▸ **WHAT TO DO**
Retype the listing exactly; omit pictures.

▸ **SUPPLIED INFORMATION**

□ □ □ □

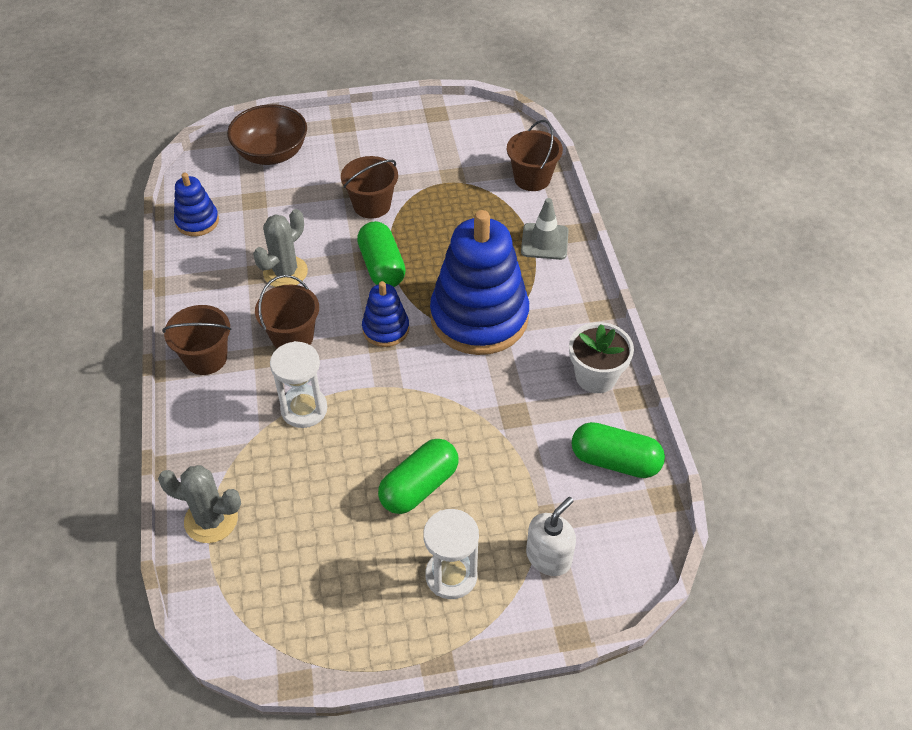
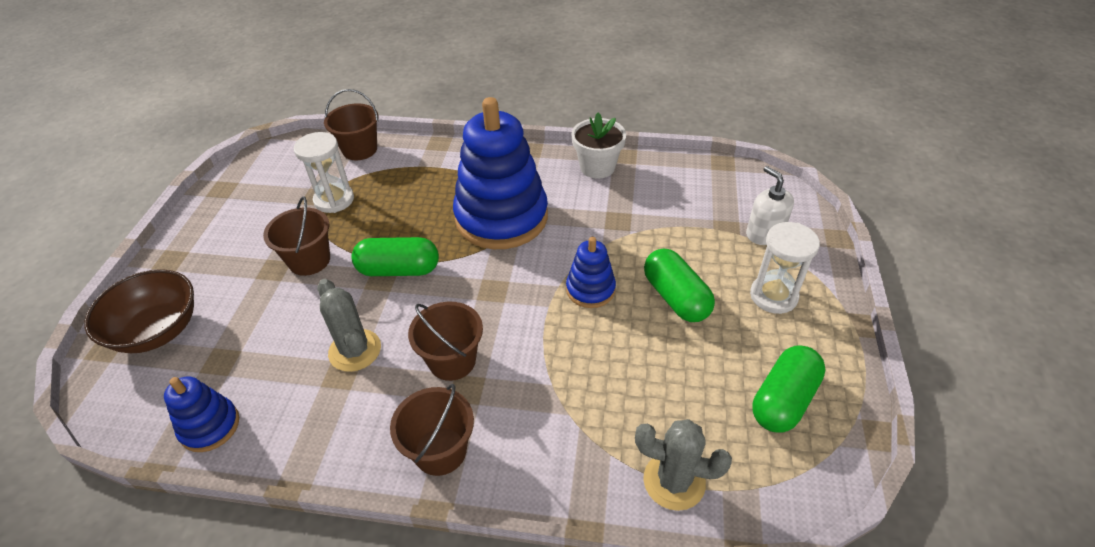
camera: 70 degrees left, 5 degrees down
(211, 520) = (674, 481): grey cactus -> grey cactus turned 75 degrees clockwise
(304, 409) = (554, 368): white hourglass -> white hourglass (334, 200)
(386, 329) = (481, 283): blue stacking toy -> blue stacking toy (590, 289)
(544, 241) = (438, 160): grey traffic cone -> none
(615, 461) = (682, 177): green capsule -> green capsule (783, 400)

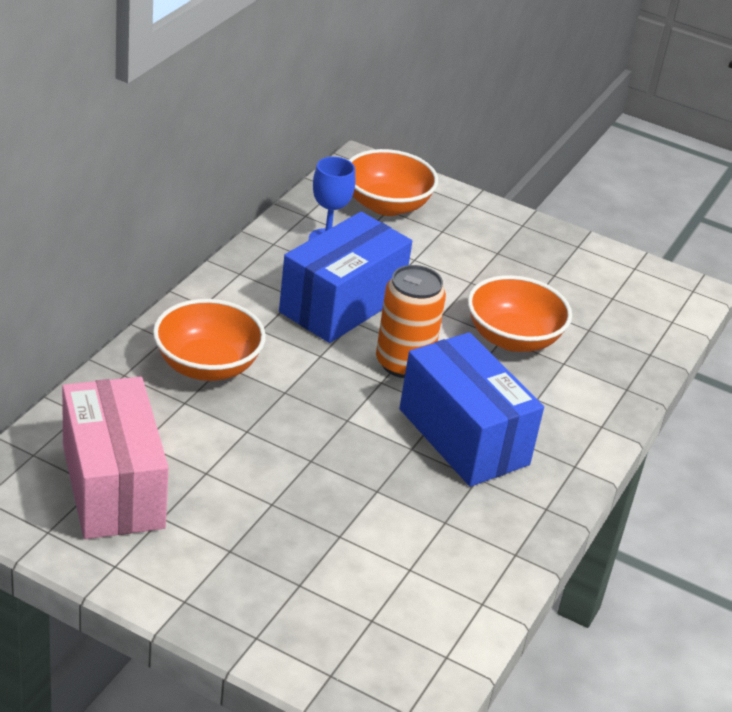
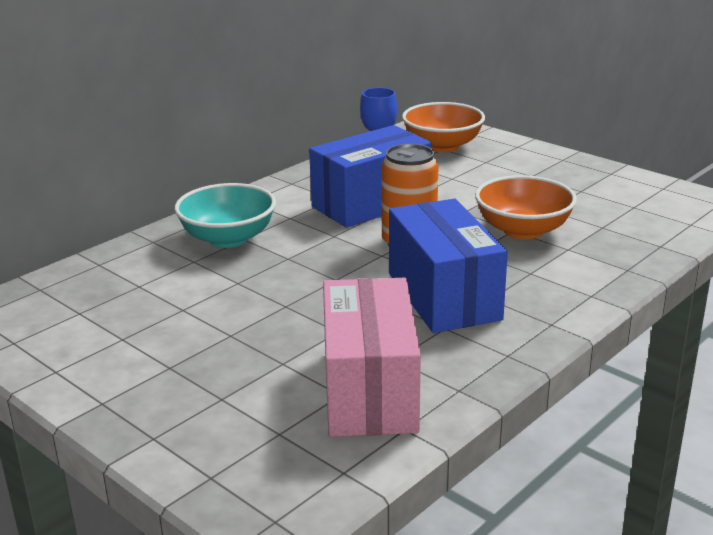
camera: 20 degrees right, 10 degrees down
(113, 486) = (93, 314): pink box -> pink box (370, 390)
(207, 366) = (228, 238): orange bowl -> turquoise bowl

□ □ □ □

▸ **RESULT FOR THIS EXERCISE**
camera: 70 degrees left, 5 degrees down
(211, 520) = (674, 481): grey cactus -> grey cactus turned 75 degrees clockwise
(304, 409) = (554, 368): white hourglass -> white hourglass (334, 200)
(386, 329) = (481, 283): blue stacking toy -> blue stacking toy (590, 289)
(544, 241) = (438, 160): grey traffic cone -> none
(615, 461) = (682, 177): green capsule -> green capsule (783, 400)

camera: 20 degrees right, 10 degrees down
(113, 486) = (93, 314): pink box -> pink box (370, 390)
(207, 366) = (228, 238): orange bowl -> turquoise bowl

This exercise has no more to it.